### Work task
Filter out every line below that lacks "minus", and copy the rest.

### Records from a data collection
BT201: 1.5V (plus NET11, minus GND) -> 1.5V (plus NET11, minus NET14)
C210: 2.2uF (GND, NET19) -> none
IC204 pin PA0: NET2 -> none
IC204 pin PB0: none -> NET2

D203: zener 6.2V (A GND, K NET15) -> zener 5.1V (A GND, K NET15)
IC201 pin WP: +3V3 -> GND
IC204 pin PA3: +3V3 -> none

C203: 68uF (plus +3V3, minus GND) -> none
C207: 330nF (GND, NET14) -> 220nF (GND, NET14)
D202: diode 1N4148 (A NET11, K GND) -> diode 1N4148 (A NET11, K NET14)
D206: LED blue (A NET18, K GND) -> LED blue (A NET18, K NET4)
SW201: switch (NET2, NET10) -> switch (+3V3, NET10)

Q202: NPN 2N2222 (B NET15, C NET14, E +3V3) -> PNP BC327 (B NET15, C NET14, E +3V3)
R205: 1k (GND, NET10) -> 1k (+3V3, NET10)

### Expected output
BT201: 1.5V (plus NET11, minus GND) -> 1.5V (plus NET11, minus NET14)
C203: 68uF (plus +3V3, minus GND) -> none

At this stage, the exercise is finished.